### Exercise instructions:
Search the data below for the word "cyan" and report how many lines contain it. Nothing but the number is needed.

[Spatial reasoning data]
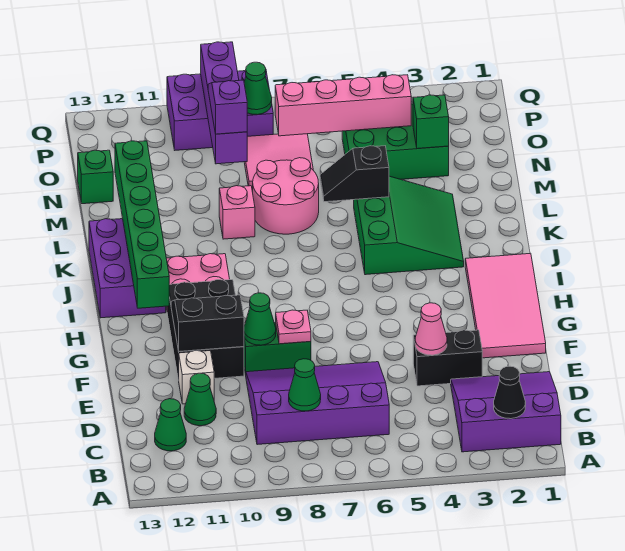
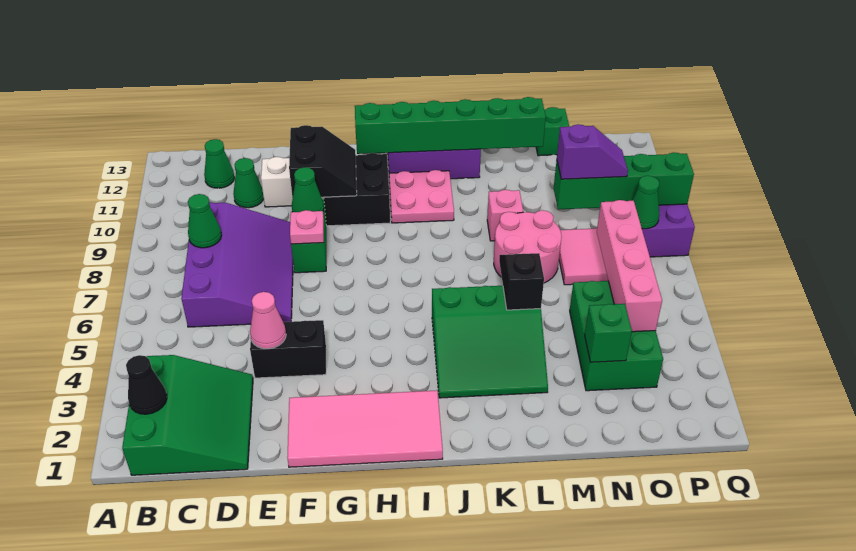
purple slope B1:D3 level 1 top B -> green slope B1:D3 level 1 top B
black brick E3:E4 level 1 -> black brick E4:F4 level 1
purple brick N9:Q9 level 2 -> green brick N9:Q9 level 2

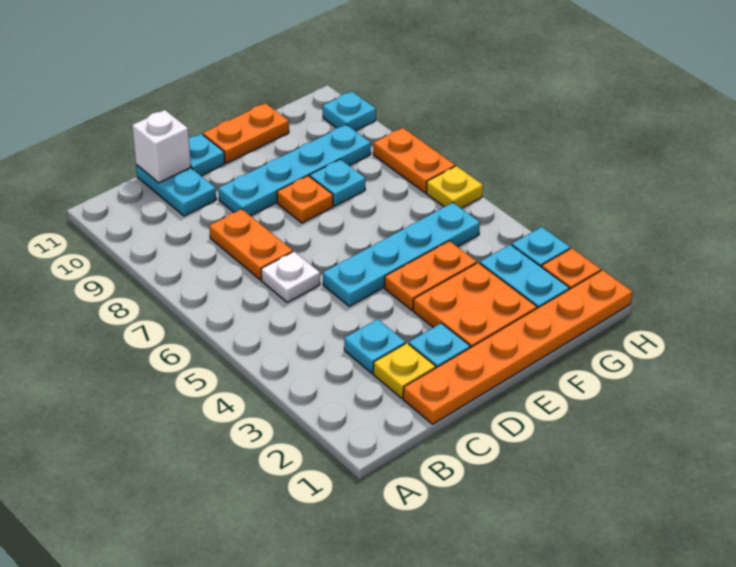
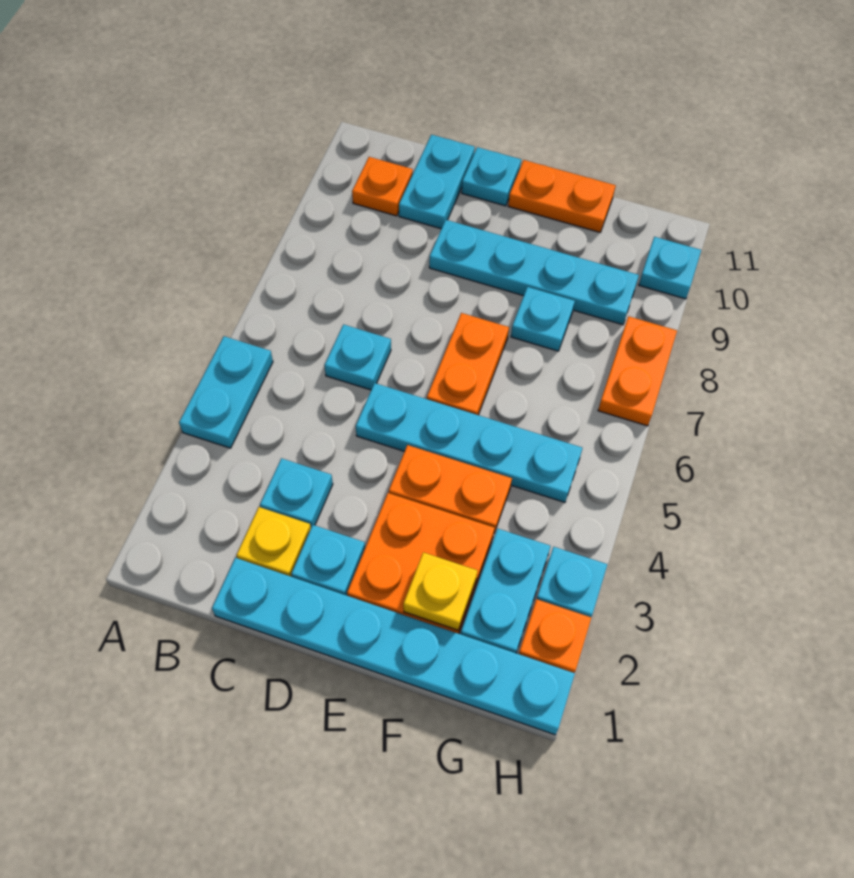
none -> cyan plate A4:A5 level 1
orange plate C1:H1 level 1 -> cyan plate C1:H1 level 1
white plate C6 level 1 -> cyan plate C6 level 1
orange plate C7:C8 level 1 -> orange plate E6:E7 level 1
white brick C11 level 2 -> none
orange plate E8 level 1 -> orange plate B10 level 1
yellow plate H6 level 1 -> yellow plate F2 level 2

### Exercise solution:
3